#### [Task statement]
The line containing "parser3.ini: [355,149,383,184] ->" and every line after it through the end of the records: return those exactly, and nothing more.

#### [Source records]

● ● ●

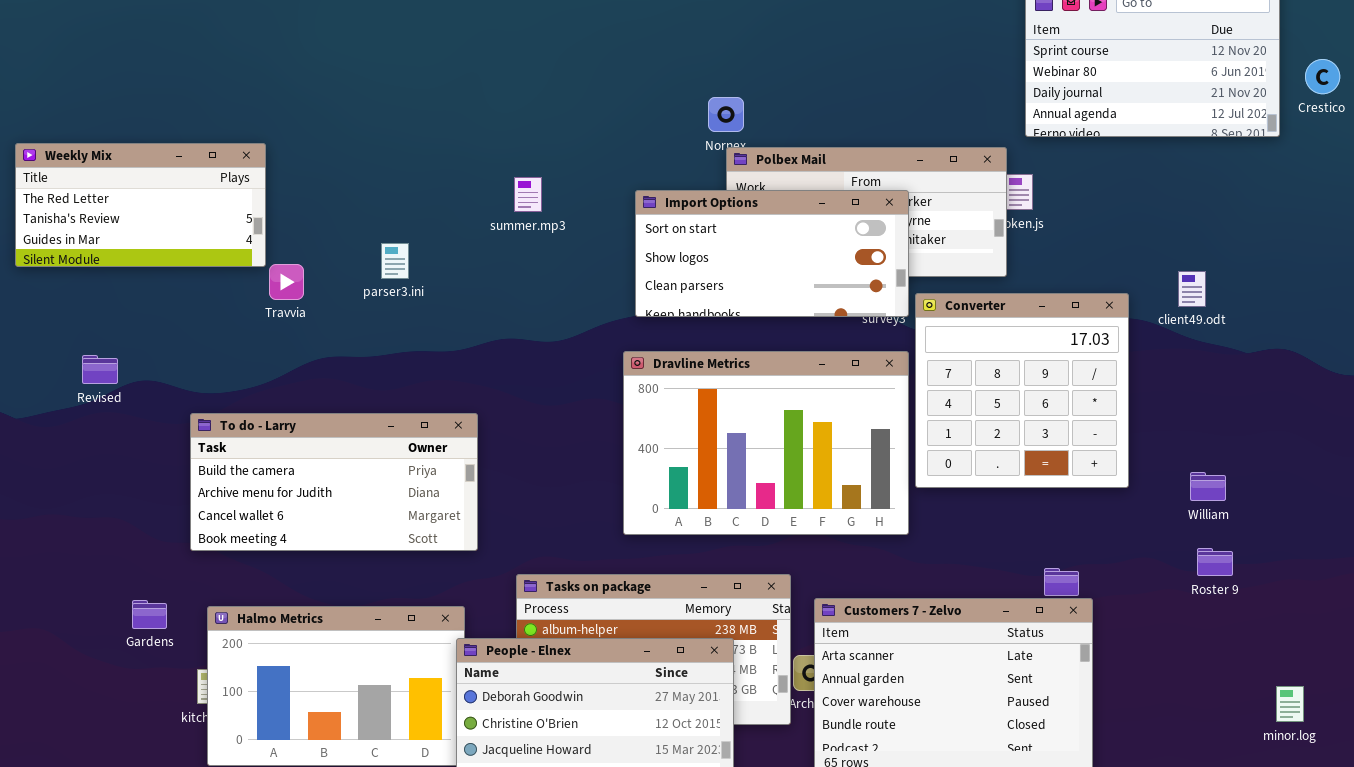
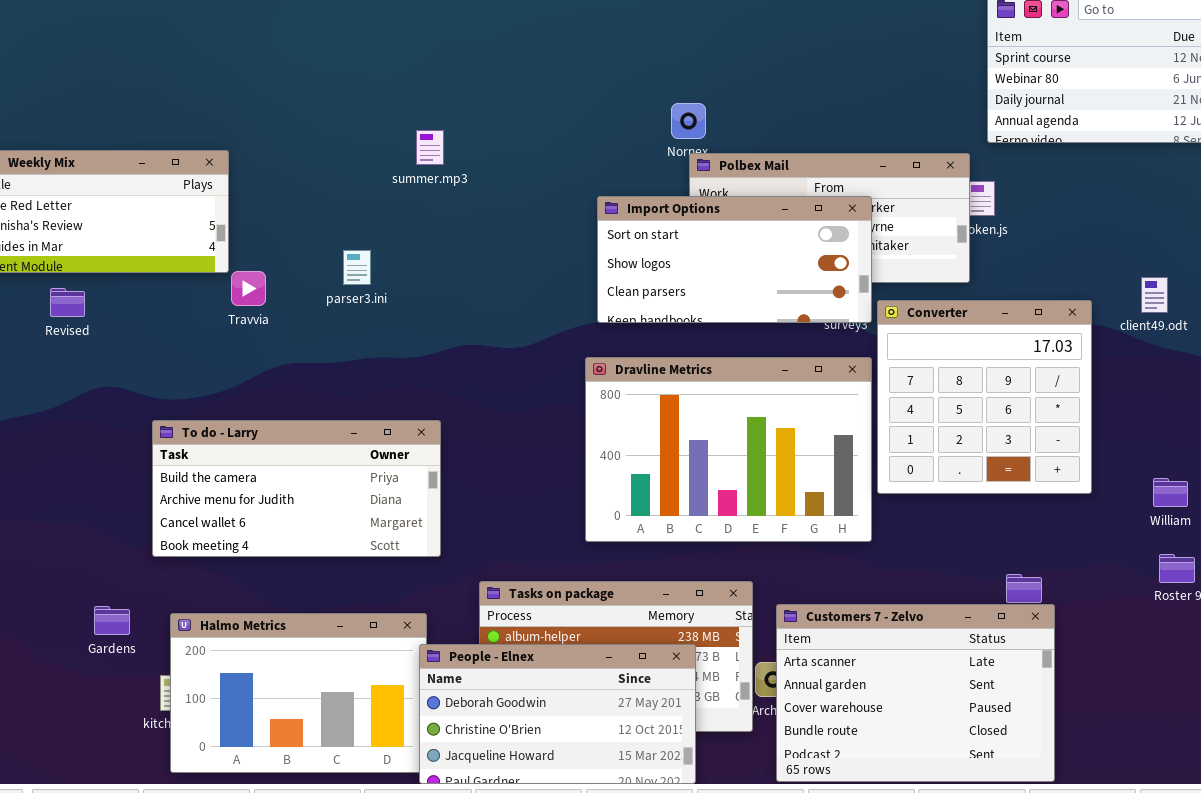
summer.mp3: [514,177,542,212] -> [416,130,444,165], moved
Revised: [82,355,118,384] -> [50,288,85,317], moved

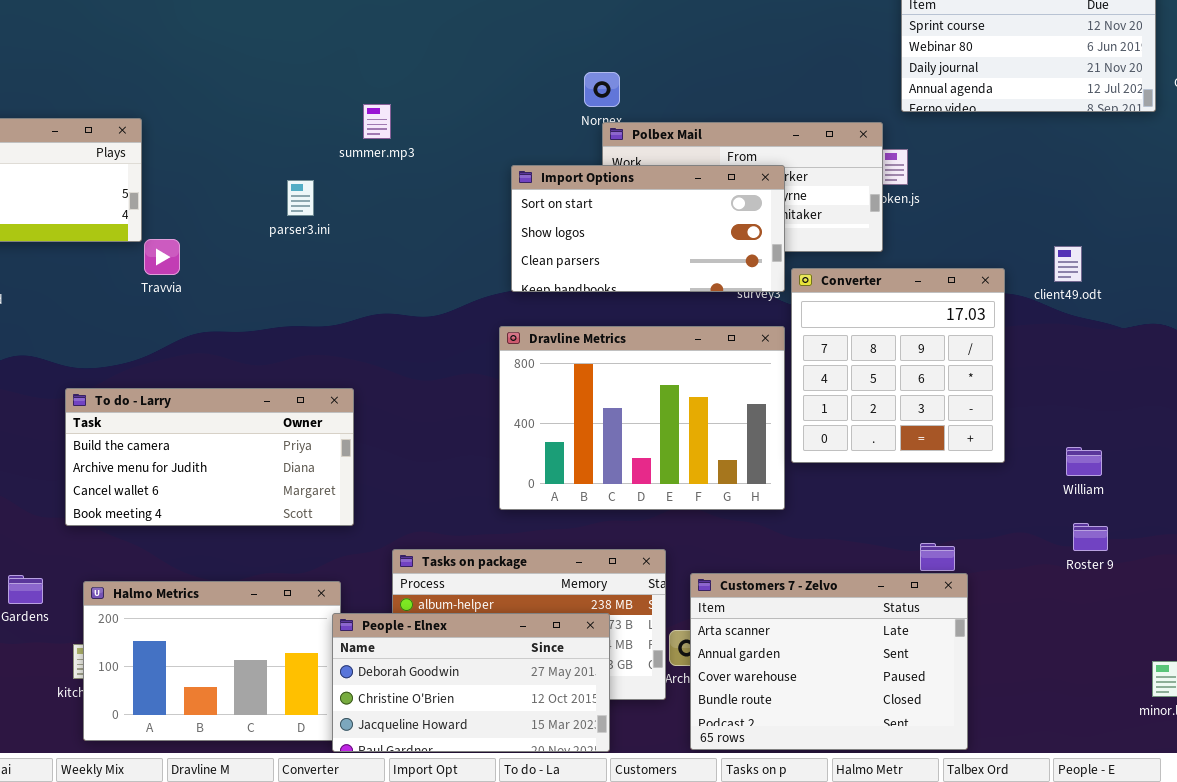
summer.mp3: [416,130,444,165] -> [363,104,391,139], moved
parser3.ini: [343,250,371,285] -> [287,180,314,216], moved

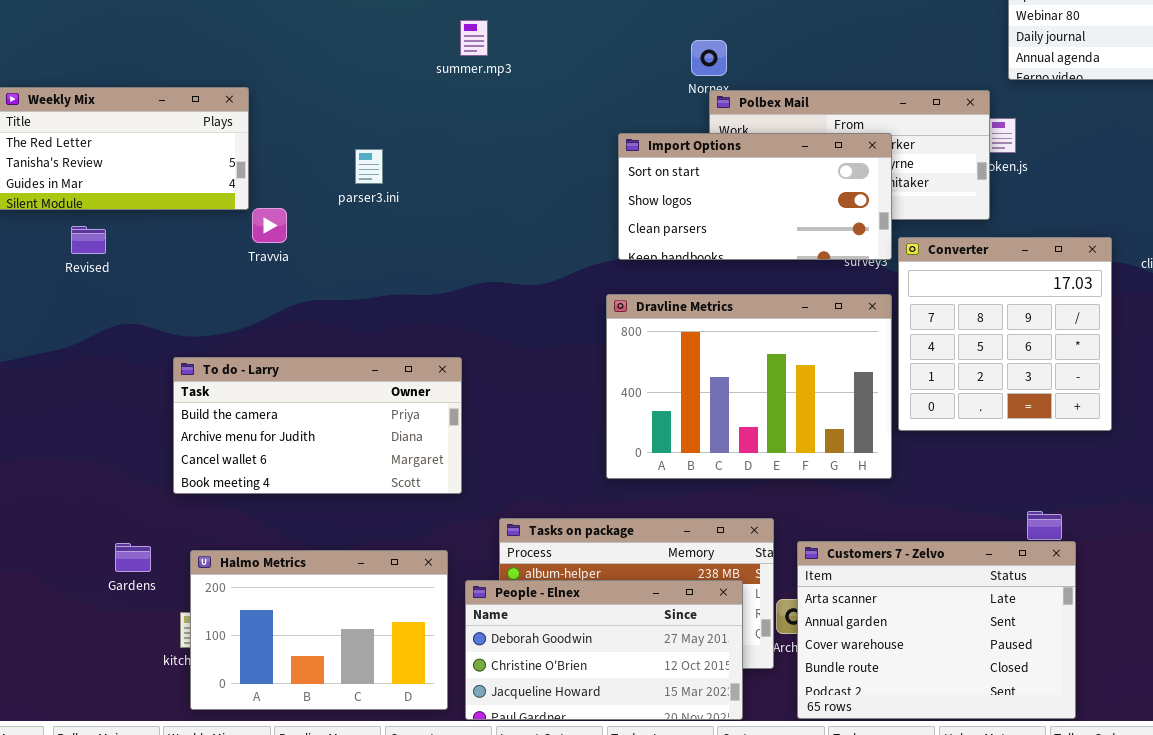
summer.mp3: [363,104,391,139] -> [460,20,488,56], moved
parser3.ini: [287,180,314,216] -> [355,149,383,184], moved
People - Elnex: [332,613,610,752] -> [465,580,743,720], moved

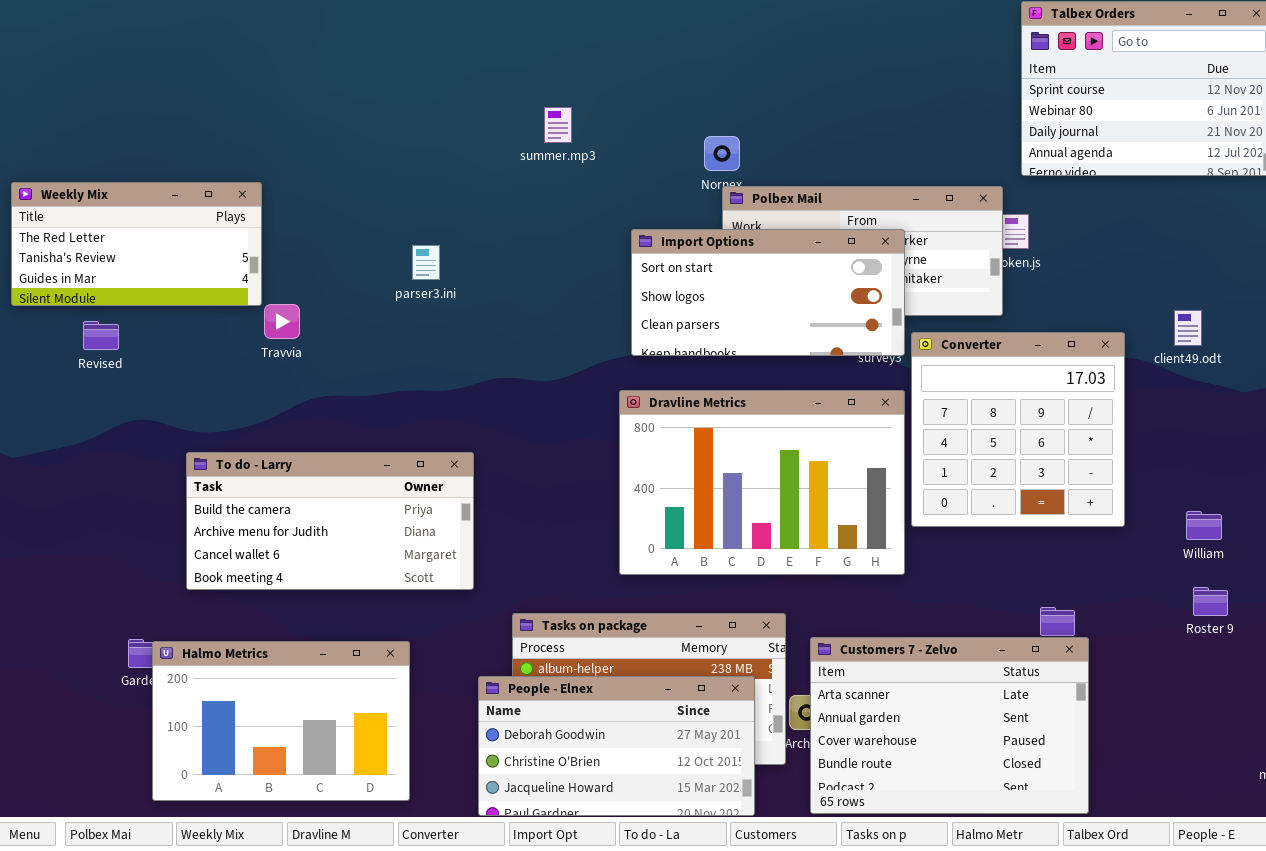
summer.mp3: [460,20,488,56] -> [544,107,572,143], moved
parser3.ini: [355,149,383,184] -> [412,245,440,280], moved
Halmo Metrics: [190,550,448,710] -> [152,641,410,801], moved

● ● ●

#### [Answer to the exercise]
parser3.ini: [355,149,383,184] -> [412,245,440,280], moved
Halmo Metrics: [190,550,448,710] -> [152,641,410,801], moved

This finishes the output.